#### Task objective
Provide again, from the entries below, every line from the one containing "pink cross: (15, 16)" through the one containing "pink rectangle: (137, 297)", exactly as written, and no other line.

Task data section start

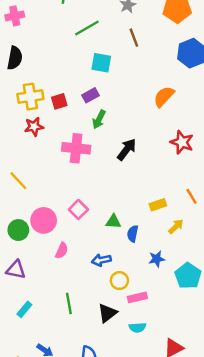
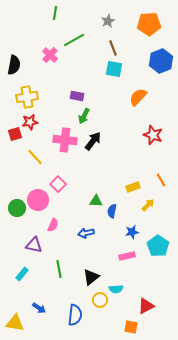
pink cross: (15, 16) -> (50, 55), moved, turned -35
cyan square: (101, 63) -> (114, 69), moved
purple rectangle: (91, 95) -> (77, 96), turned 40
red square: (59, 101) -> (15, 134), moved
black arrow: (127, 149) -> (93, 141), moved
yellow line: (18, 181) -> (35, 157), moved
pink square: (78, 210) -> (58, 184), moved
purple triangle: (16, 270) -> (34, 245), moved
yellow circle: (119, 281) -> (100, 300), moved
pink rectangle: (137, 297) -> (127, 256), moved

Task data section end
Task data section start

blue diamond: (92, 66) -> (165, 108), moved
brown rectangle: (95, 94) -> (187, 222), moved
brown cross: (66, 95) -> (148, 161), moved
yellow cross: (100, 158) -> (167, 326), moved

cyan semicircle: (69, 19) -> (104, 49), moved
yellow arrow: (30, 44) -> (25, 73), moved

Task data section end
Task data section start

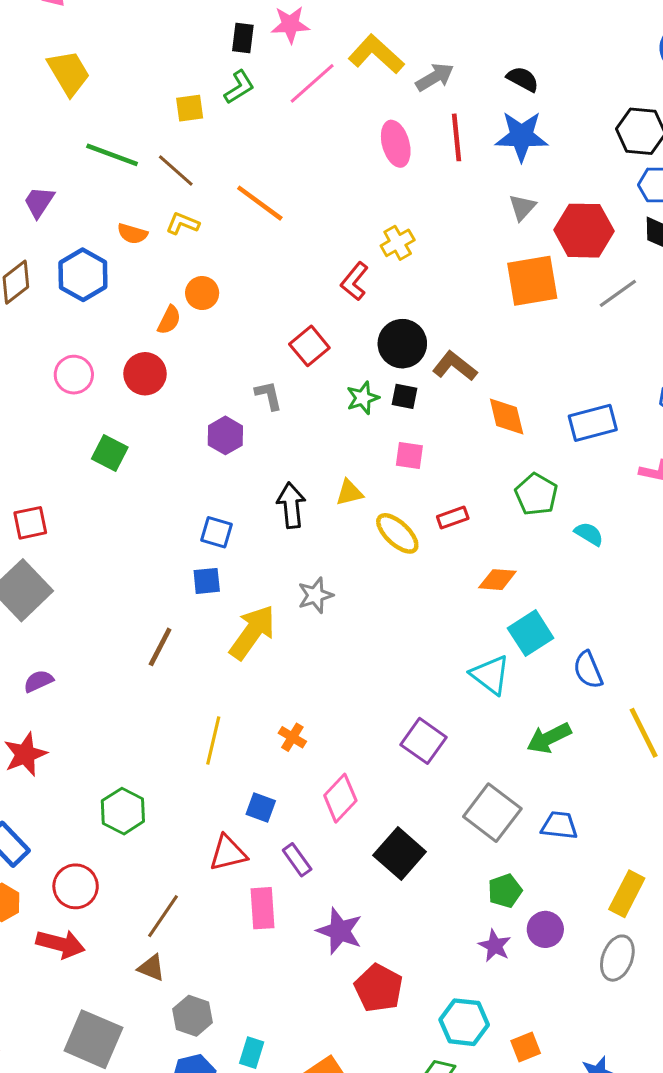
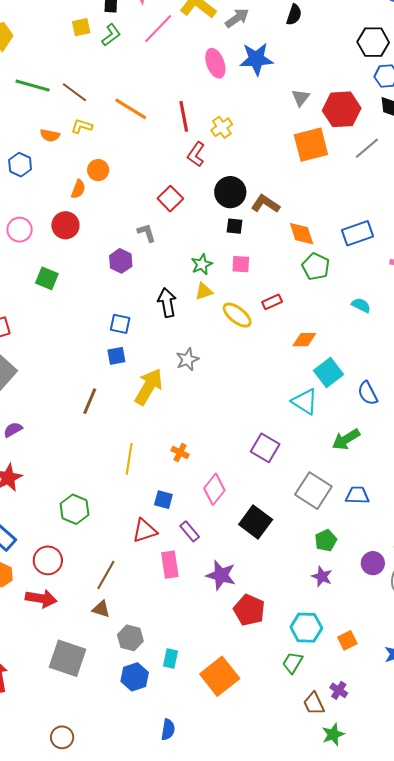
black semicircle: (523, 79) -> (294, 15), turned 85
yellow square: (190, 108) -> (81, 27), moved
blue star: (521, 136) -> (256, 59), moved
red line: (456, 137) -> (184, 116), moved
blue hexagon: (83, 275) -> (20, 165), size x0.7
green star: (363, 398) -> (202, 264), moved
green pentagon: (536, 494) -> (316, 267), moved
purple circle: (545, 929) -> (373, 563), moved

Task data section end

#### Your solution
pink cross: (15, 16) -> (50, 55), moved, turned -35
cyan square: (101, 63) -> (114, 69), moved
purple rectangle: (91, 95) -> (77, 96), turned 40
red square: (59, 101) -> (15, 134), moved
black arrow: (127, 149) -> (93, 141), moved
yellow line: (18, 181) -> (35, 157), moved
pink square: (78, 210) -> (58, 184), moved
purple triangle: (16, 270) -> (34, 245), moved
yellow circle: (119, 281) -> (100, 300), moved
pink rectangle: (137, 297) -> (127, 256), moved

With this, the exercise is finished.